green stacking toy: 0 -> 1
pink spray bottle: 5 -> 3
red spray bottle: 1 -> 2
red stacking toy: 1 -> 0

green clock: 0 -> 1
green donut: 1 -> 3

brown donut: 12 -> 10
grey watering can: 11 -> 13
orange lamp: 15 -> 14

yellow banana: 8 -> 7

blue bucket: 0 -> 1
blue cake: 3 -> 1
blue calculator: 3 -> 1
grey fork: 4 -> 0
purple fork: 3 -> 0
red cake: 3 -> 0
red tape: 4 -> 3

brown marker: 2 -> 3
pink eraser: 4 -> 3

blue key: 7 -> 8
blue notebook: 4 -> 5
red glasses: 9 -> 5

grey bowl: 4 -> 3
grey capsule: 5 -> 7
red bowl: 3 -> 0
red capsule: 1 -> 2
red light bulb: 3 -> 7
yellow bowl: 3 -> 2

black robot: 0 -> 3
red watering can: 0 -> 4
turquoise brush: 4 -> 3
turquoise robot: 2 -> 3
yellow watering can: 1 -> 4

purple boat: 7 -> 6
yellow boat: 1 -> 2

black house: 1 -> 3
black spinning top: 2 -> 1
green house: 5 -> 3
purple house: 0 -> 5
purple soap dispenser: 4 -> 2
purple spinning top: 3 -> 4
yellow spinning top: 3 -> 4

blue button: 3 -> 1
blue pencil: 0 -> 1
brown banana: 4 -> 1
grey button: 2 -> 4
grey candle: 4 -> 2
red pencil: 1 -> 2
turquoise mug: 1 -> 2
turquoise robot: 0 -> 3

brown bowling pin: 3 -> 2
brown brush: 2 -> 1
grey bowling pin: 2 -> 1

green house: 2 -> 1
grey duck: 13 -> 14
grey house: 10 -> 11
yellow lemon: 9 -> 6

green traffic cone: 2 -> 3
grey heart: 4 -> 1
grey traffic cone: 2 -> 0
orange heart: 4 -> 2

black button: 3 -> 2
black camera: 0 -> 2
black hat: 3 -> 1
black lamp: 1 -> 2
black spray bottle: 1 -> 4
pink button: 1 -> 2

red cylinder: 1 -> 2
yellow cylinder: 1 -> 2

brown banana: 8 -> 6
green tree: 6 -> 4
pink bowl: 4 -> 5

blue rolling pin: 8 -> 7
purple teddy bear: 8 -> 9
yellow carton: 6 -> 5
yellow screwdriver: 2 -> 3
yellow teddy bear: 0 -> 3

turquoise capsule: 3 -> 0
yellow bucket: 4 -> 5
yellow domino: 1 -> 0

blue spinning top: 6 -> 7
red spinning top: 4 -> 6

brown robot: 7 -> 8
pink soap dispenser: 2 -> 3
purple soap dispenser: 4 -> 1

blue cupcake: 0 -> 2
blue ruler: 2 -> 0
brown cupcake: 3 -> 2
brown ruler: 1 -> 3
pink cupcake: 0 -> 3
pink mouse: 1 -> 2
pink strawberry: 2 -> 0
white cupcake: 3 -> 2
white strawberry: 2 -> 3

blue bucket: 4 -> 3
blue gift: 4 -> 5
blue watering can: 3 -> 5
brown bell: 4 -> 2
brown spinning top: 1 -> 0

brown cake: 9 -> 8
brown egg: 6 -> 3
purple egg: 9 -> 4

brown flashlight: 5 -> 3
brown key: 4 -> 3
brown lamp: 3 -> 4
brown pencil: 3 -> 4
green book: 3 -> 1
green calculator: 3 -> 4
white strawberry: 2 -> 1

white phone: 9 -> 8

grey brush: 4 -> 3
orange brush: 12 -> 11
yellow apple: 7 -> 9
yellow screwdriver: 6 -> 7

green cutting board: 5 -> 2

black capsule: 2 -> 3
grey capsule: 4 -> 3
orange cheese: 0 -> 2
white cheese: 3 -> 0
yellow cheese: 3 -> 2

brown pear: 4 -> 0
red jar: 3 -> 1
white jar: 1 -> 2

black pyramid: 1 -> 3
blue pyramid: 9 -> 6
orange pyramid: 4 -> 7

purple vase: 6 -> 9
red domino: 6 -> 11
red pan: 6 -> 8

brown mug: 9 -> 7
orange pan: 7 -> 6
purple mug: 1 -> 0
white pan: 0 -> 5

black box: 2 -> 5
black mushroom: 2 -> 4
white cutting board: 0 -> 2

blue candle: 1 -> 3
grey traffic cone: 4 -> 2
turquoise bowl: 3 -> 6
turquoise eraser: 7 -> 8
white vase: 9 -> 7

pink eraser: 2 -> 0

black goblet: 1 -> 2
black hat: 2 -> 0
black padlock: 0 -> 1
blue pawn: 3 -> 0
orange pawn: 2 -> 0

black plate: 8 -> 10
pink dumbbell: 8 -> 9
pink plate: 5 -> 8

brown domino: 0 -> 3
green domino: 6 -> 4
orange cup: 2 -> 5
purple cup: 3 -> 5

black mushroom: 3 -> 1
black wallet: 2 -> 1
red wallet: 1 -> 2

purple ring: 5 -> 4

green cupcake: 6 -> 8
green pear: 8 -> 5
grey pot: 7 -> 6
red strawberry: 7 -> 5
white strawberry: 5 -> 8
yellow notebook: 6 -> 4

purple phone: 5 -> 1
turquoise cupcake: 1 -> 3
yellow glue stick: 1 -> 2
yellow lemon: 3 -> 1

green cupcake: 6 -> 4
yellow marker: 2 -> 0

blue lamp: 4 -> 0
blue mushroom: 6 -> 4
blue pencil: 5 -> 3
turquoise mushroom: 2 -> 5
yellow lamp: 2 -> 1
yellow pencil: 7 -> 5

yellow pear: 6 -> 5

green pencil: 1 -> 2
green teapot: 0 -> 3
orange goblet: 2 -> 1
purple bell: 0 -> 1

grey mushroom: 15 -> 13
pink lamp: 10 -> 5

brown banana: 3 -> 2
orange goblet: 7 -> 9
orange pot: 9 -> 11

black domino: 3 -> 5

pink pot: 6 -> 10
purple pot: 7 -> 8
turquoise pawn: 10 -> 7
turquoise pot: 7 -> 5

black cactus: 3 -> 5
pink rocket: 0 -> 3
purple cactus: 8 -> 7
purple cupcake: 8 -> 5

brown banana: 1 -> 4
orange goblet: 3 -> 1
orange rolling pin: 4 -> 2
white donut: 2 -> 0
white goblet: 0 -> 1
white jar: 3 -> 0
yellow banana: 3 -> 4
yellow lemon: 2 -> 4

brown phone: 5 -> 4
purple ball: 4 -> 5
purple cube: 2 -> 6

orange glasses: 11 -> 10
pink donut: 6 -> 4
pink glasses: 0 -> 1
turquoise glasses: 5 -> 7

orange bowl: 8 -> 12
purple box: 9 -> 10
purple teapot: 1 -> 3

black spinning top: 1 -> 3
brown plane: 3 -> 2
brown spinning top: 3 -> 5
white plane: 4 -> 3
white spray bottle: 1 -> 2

Task item:
Line by line, set the records above down again exactly.

Solution for this problem:
green stacking toy: 0 -> 1
pink spray bottle: 5 -> 3
red spray bottle: 1 -> 2
red stacking toy: 1 -> 0

green clock: 0 -> 1
green donut: 1 -> 3

brown donut: 12 -> 10
grey watering can: 11 -> 13
orange lamp: 15 -> 14

yellow banana: 8 -> 7

blue bucket: 0 -> 1
blue cake: 3 -> 1
blue calculator: 3 -> 1
grey fork: 4 -> 0
purple fork: 3 -> 0
red cake: 3 -> 0
red tape: 4 -> 3

brown marker: 2 -> 3
pink eraser: 4 -> 3

blue key: 7 -> 8
blue notebook: 4 -> 5
red glasses: 9 -> 5

grey bowl: 4 -> 3
grey capsule: 5 -> 7
red bowl: 3 -> 0
red capsule: 1 -> 2
red light bulb: 3 -> 7
yellow bowl: 3 -> 2

black robot: 0 -> 3
red watering can: 0 -> 4
turquoise brush: 4 -> 3
turquoise robot: 2 -> 3
yellow watering can: 1 -> 4

purple boat: 7 -> 6
yellow boat: 1 -> 2

black house: 1 -> 3
black spinning top: 2 -> 1
green house: 5 -> 3
purple house: 0 -> 5
purple soap dispenser: 4 -> 2
purple spinning top: 3 -> 4
yellow spinning top: 3 -> 4

blue button: 3 -> 1
blue pencil: 0 -> 1
brown banana: 4 -> 1
grey button: 2 -> 4
grey candle: 4 -> 2
red pencil: 1 -> 2
turquoise mug: 1 -> 2
turquoise robot: 0 -> 3

brown bowling pin: 3 -> 2
brown brush: 2 -> 1
grey bowling pin: 2 -> 1

green house: 2 -> 1
grey duck: 13 -> 14
grey house: 10 -> 11
yellow lemon: 9 -> 6

green traffic cone: 2 -> 3
grey heart: 4 -> 1
grey traffic cone: 2 -> 0
orange heart: 4 -> 2

black button: 3 -> 2
black camera: 0 -> 2
black hat: 3 -> 1
black lamp: 1 -> 2
black spray bottle: 1 -> 4
pink button: 1 -> 2

red cylinder: 1 -> 2
yellow cylinder: 1 -> 2

brown banana: 8 -> 6
green tree: 6 -> 4
pink bowl: 4 -> 5

blue rolling pin: 8 -> 7
purple teddy bear: 8 -> 9
yellow carton: 6 -> 5
yellow screwdriver: 2 -> 3
yellow teddy bear: 0 -> 3

turquoise capsule: 3 -> 0
yellow bucket: 4 -> 5
yellow domino: 1 -> 0

blue spinning top: 6 -> 7
red spinning top: 4 -> 6

brown robot: 7 -> 8
pink soap dispenser: 2 -> 3
purple soap dispenser: 4 -> 1

blue cupcake: 0 -> 2
blue ruler: 2 -> 0
brown cupcake: 3 -> 2
brown ruler: 1 -> 3
pink cupcake: 0 -> 3
pink mouse: 1 -> 2
pink strawberry: 2 -> 0
white cupcake: 3 -> 2
white strawberry: 2 -> 3

blue bucket: 4 -> 3
blue gift: 4 -> 5
blue watering can: 3 -> 5
brown bell: 4 -> 2
brown spinning top: 1 -> 0

brown cake: 9 -> 8
brown egg: 6 -> 3
purple egg: 9 -> 4

brown flashlight: 5 -> 3
brown key: 4 -> 3
brown lamp: 3 -> 4
brown pencil: 3 -> 4
green book: 3 -> 1
green calculator: 3 -> 4
white strawberry: 2 -> 1

white phone: 9 -> 8

grey brush: 4 -> 3
orange brush: 12 -> 11
yellow apple: 7 -> 9
yellow screwdriver: 6 -> 7

green cutting board: 5 -> 2

black capsule: 2 -> 3
grey capsule: 4 -> 3
orange cheese: 0 -> 2
white cheese: 3 -> 0
yellow cheese: 3 -> 2

brown pear: 4 -> 0
red jar: 3 -> 1
white jar: 1 -> 2

black pyramid: 1 -> 3
blue pyramid: 9 -> 6
orange pyramid: 4 -> 7

purple vase: 6 -> 9
red domino: 6 -> 11
red pan: 6 -> 8

brown mug: 9 -> 7
orange pan: 7 -> 6
purple mug: 1 -> 0
white pan: 0 -> 5

black box: 2 -> 5
black mushroom: 2 -> 4
white cutting board: 0 -> 2

blue candle: 1 -> 3
grey traffic cone: 4 -> 2
turquoise bowl: 3 -> 6
turquoise eraser: 7 -> 8
white vase: 9 -> 7

pink eraser: 2 -> 0

black goblet: 1 -> 2
black hat: 2 -> 0
black padlock: 0 -> 1
blue pawn: 3 -> 0
orange pawn: 2 -> 0

black plate: 8 -> 10
pink dumbbell: 8 -> 9
pink plate: 5 -> 8

brown domino: 0 -> 3
green domino: 6 -> 4
orange cup: 2 -> 5
purple cup: 3 -> 5

black mushroom: 3 -> 1
black wallet: 2 -> 1
red wallet: 1 -> 2

purple ring: 5 -> 4

green cupcake: 6 -> 8
green pear: 8 -> 5
grey pot: 7 -> 6
red strawberry: 7 -> 5
white strawberry: 5 -> 8
yellow notebook: 6 -> 4

purple phone: 5 -> 1
turquoise cupcake: 1 -> 3
yellow glue stick: 1 -> 2
yellow lemon: 3 -> 1

green cupcake: 6 -> 4
yellow marker: 2 -> 0

blue lamp: 4 -> 0
blue mushroom: 6 -> 4
blue pencil: 5 -> 3
turquoise mushroom: 2 -> 5
yellow lamp: 2 -> 1
yellow pencil: 7 -> 5

yellow pear: 6 -> 5

green pencil: 1 -> 2
green teapot: 0 -> 3
orange goblet: 2 -> 1
purple bell: 0 -> 1

grey mushroom: 15 -> 13
pink lamp: 10 -> 5

brown banana: 3 -> 2
orange goblet: 7 -> 9
orange pot: 9 -> 11

black domino: 3 -> 5

pink pot: 6 -> 10
purple pot: 7 -> 8
turquoise pawn: 10 -> 7
turquoise pot: 7 -> 5

black cactus: 3 -> 5
pink rocket: 0 -> 3
purple cactus: 8 -> 7
purple cupcake: 8 -> 5

brown banana: 1 -> 4
orange goblet: 3 -> 1
orange rolling pin: 4 -> 2
white donut: 2 -> 0
white goblet: 0 -> 1
white jar: 3 -> 0
yellow banana: 3 -> 4
yellow lemon: 2 -> 4

brown phone: 5 -> 4
purple ball: 4 -> 5
purple cube: 2 -> 6

orange glasses: 11 -> 10
pink donut: 6 -> 4
pink glasses: 0 -> 1
turquoise glasses: 5 -> 7

orange bowl: 8 -> 12
purple box: 9 -> 10
purple teapot: 1 -> 3

black spinning top: 1 -> 3
brown plane: 3 -> 2
brown spinning top: 3 -> 5
white plane: 4 -> 3
white spray bottle: 1 -> 2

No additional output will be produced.